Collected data

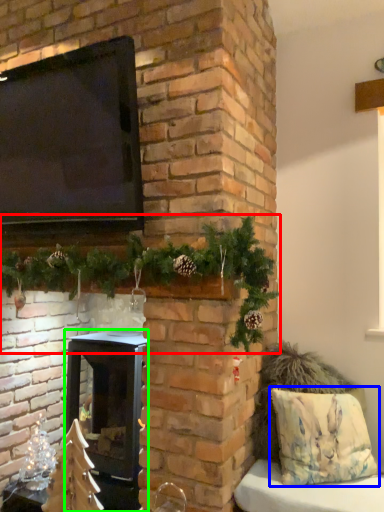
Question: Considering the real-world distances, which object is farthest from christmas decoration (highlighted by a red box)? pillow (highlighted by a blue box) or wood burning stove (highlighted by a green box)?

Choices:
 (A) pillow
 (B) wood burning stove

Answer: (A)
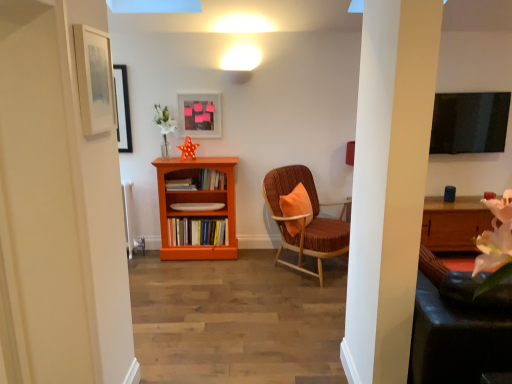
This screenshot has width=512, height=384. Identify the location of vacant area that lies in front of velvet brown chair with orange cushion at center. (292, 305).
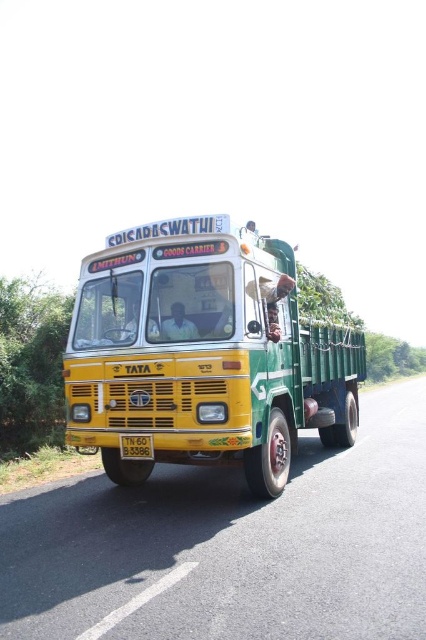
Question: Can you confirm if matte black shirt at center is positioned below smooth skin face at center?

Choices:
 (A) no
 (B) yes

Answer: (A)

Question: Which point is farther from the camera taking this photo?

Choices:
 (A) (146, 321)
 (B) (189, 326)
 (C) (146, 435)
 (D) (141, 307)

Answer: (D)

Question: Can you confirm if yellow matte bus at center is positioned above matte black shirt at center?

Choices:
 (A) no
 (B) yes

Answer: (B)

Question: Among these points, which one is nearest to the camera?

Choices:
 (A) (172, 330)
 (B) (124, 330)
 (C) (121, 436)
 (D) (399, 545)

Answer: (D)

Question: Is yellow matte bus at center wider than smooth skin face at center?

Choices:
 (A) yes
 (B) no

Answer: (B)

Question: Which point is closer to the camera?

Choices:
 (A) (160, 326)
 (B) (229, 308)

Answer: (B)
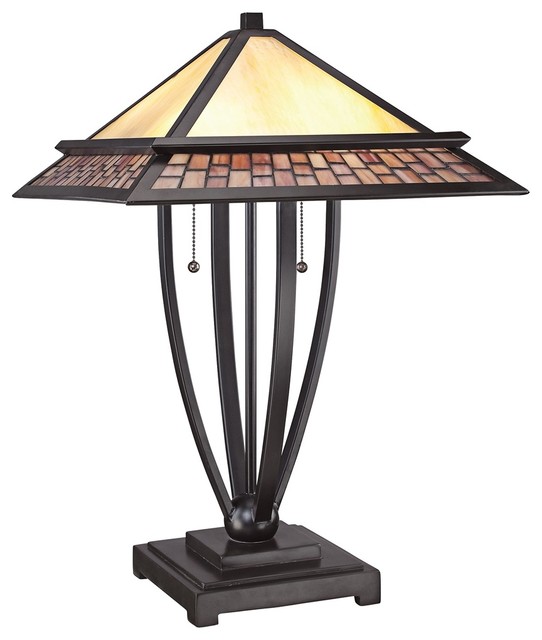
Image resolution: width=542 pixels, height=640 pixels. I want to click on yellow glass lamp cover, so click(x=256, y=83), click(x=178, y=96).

* * *

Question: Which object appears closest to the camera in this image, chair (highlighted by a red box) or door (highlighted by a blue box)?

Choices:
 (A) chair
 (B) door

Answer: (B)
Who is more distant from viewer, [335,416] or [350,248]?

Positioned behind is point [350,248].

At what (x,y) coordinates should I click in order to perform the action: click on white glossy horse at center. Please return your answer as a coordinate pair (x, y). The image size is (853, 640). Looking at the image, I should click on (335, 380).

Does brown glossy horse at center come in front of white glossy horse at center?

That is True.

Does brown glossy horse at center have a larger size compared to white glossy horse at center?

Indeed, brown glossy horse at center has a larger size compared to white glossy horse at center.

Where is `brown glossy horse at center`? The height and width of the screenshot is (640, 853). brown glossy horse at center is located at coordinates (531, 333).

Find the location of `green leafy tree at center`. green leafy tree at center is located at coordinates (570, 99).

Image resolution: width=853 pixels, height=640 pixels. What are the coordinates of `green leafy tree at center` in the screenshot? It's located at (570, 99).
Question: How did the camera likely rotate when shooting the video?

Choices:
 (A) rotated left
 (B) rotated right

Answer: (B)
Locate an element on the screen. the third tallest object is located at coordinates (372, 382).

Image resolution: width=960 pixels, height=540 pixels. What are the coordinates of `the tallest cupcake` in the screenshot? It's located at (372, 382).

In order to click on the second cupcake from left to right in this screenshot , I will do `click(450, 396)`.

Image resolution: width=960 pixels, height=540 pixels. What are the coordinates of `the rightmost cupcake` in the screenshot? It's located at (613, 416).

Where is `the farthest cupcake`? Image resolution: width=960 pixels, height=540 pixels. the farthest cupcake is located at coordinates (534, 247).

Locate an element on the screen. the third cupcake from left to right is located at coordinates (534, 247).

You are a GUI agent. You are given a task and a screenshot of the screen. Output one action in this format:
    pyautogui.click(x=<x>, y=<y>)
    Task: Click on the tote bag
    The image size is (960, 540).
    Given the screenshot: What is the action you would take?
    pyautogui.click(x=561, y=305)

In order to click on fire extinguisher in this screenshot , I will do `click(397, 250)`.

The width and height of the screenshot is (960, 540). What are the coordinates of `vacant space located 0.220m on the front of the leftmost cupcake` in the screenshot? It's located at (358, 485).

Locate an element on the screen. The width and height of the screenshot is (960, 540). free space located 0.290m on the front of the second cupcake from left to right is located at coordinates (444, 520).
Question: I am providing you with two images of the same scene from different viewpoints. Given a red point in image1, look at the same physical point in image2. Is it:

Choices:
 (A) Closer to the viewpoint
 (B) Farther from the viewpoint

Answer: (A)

◆ Try it
Repeat word for word the entries between the line holding "Does brown glossy horse at center have" and the line holding "Find the location", inclusive.

◆ Output below
Does brown glossy horse at center have a larger size compared to white glossy horse at center?

Indeed, brown glossy horse at center has a larger size compared to white glossy horse at center.

Where is `brown glossy horse at center`? The height and width of the screenshot is (640, 853). brown glossy horse at center is located at coordinates (531, 333).

Find the location of `green leafy tree at center`. green leafy tree at center is located at coordinates (570, 99).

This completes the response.